## Colored geometric primitive data
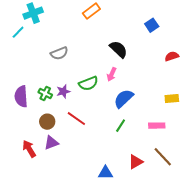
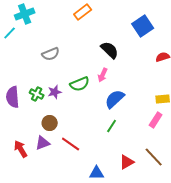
blue square: (152, 25) -> (143, 26), size x1.5
red line: (76, 119) -> (71, 144), moved
brown circle: (47, 122) -> (50, 123), moved
pink rectangle: (157, 126) -> (156, 120), moved, turned -56

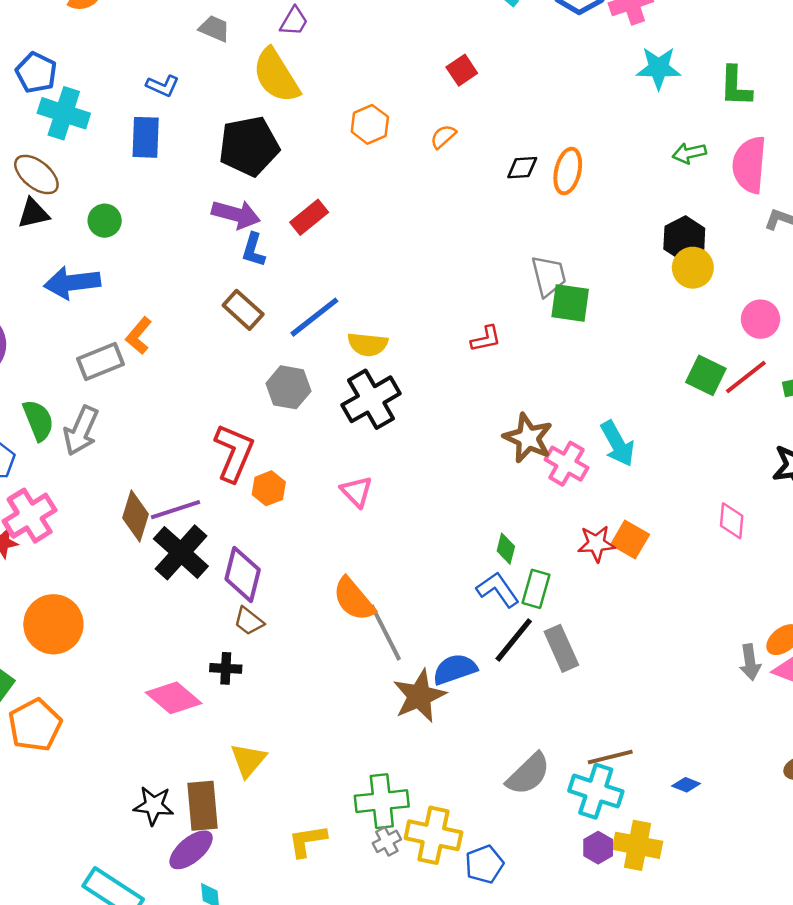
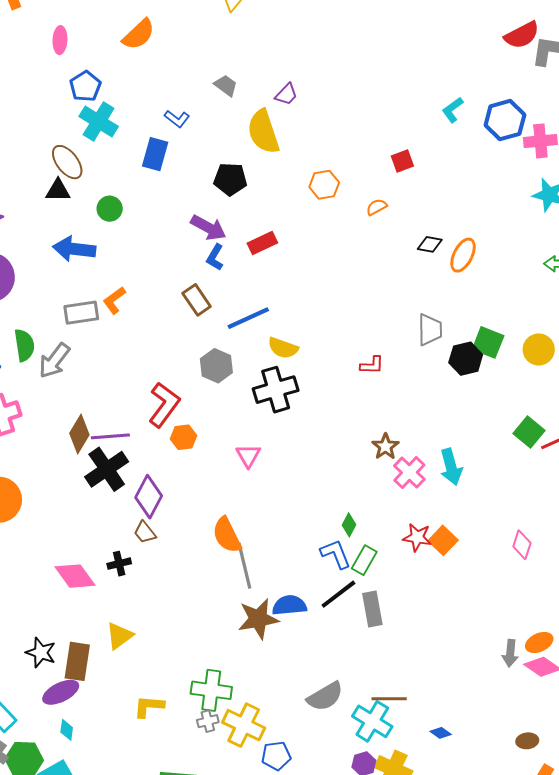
black pentagon: (249, 146) -> (230, 179), size x0.7
black hexagon: (684, 239) -> (466, 359), moved
green square: (570, 303) -> (488, 342), moved
brown star: (528, 438) -> (385, 447), size x0.7
black cross: (226, 668) -> (119, 564), turned -30

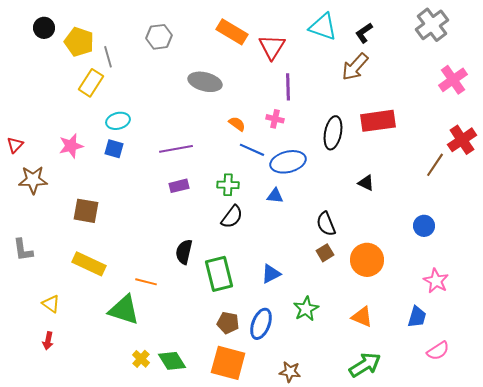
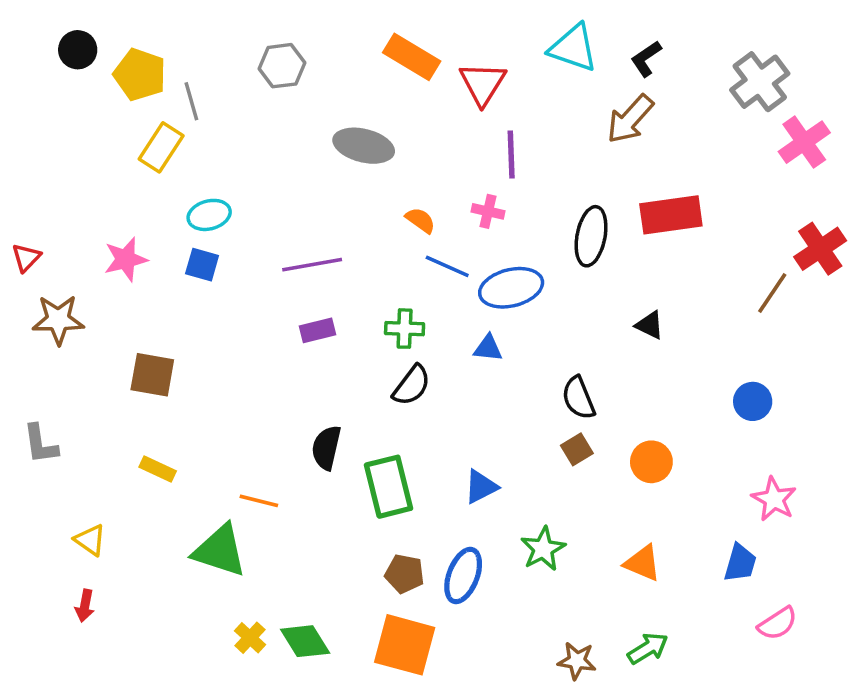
gray cross: (432, 25) -> (760, 82), moved
orange circle: (367, 260) -> (651, 462), size x0.7
yellow rectangle: (89, 264) -> (158, 469), size x0.6
green arrow: (365, 365) -> (648, 648), size x0.7
brown star: (290, 372) -> (577, 661), moved

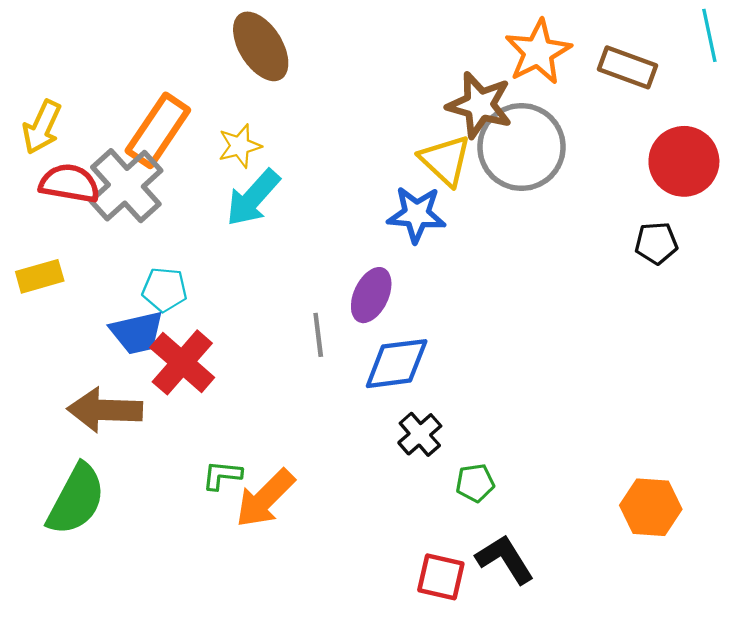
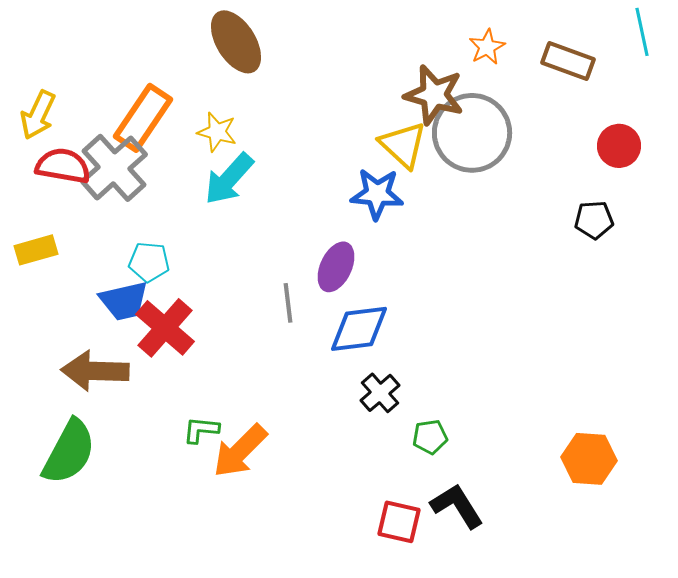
orange star: (538, 52) -> (487, 47), size x0.6
yellow star: (240, 146) -> (217, 132), turned 30
red circle: (684, 161) -> (619, 146), size x0.7

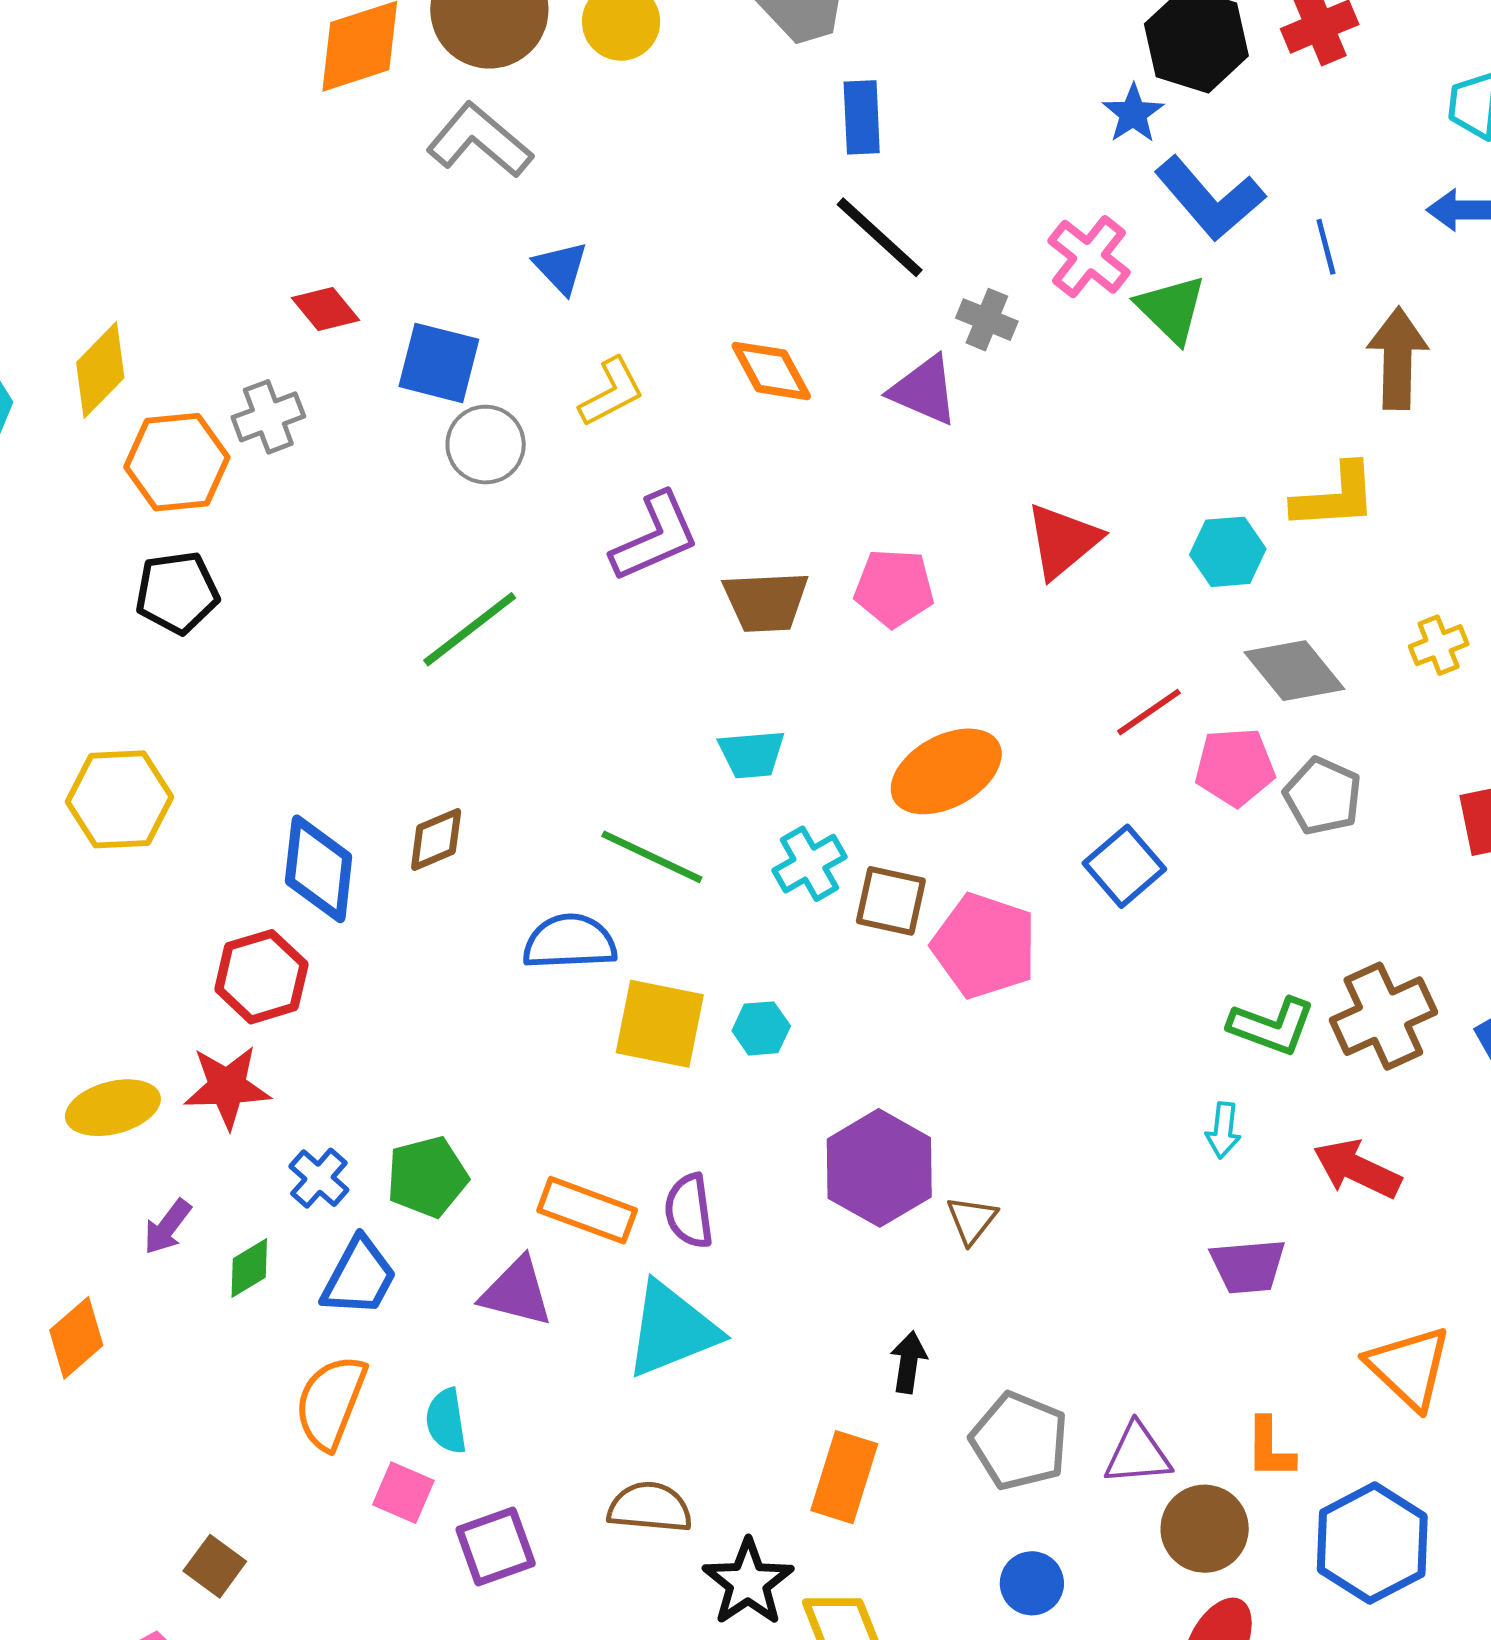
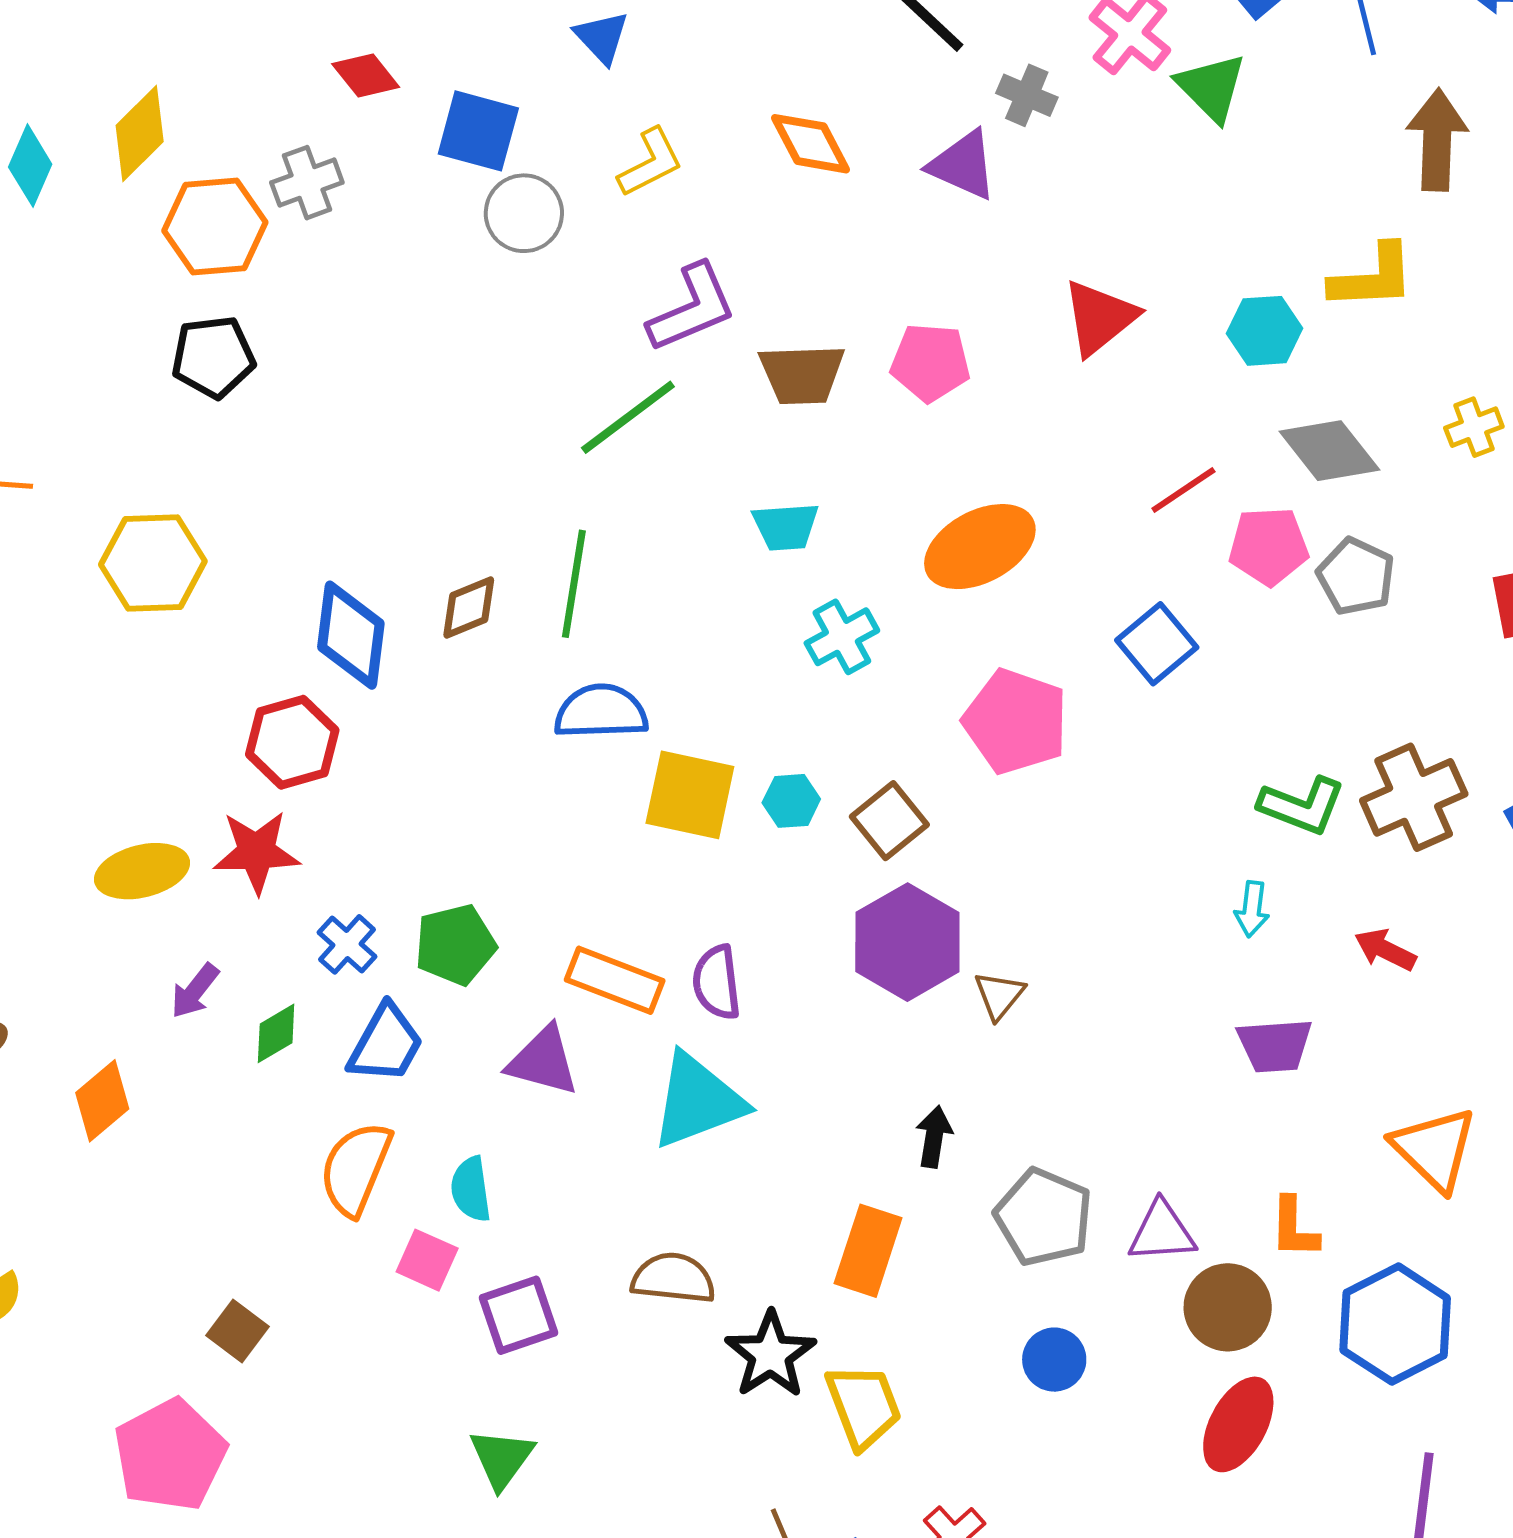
green line: (470, 629) -> (628, 417), moved
green line: (652, 857) -> (574, 584), moved, turned 73
brown square: (891, 901) -> (889, 821), moved, turned 38
red arrow: (1357, 1169) -> (1385, 950), size x0.7

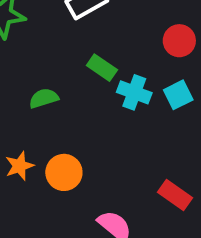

## Work instruction
Please find every line in the records that contains the word "moved", and copy it out.

## Task answer
red line: (76, 119) -> (71, 144), moved
brown circle: (47, 122) -> (50, 123), moved
pink rectangle: (157, 126) -> (156, 120), moved, turned -56
black hexagon: (684, 239) -> (466, 359), moved
green square: (570, 303) -> (488, 342), moved
gray cross: (432, 25) -> (760, 82), moved
brown star: (290, 372) -> (577, 661), moved
green line: (470, 629) -> (628, 417), moved
green line: (652, 857) -> (574, 584), moved, turned 73
brown square: (891, 901) -> (889, 821), moved, turned 38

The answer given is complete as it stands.